-- Begin Provided data --

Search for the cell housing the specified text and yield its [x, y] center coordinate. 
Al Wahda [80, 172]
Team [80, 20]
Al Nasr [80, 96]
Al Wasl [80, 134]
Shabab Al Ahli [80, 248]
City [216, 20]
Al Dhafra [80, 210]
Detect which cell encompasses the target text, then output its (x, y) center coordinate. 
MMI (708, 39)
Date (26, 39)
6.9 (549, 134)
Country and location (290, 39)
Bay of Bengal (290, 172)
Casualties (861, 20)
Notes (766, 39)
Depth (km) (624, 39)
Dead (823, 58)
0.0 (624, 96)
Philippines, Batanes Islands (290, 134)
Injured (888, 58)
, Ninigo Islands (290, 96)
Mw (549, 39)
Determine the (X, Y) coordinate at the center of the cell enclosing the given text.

-- End Provided data --

*Set problem*
Copy all of the lines above word for word, in the same order.

*Task output*
Search for the cell housing the specified text and yield its [x, y] center coordinate. 
Al Wahda [80, 172]
Team [80, 20]
Al Nasr [80, 96]
Al Wasl [80, 134]
Shabab Al Ahli [80, 248]
City [216, 20]
Al Dhafra [80, 210]
Detect which cell encompasses the target text, then output its (x, y) center coordinate. 
MMI (708, 39)
Date (26, 39)
6.9 (549, 134)
Country and location (290, 39)
Bay of Bengal (290, 172)
Casualties (861, 20)
Notes (766, 39)
Depth (km) (624, 39)
Dead (823, 58)
0.0 (624, 96)
Philippines, Batanes Islands (290, 134)
Injured (888, 58)
, Ninigo Islands (290, 96)
Mw (549, 39)
Determine the (X, Y) coordinate at the center of the cell enclosing the given text.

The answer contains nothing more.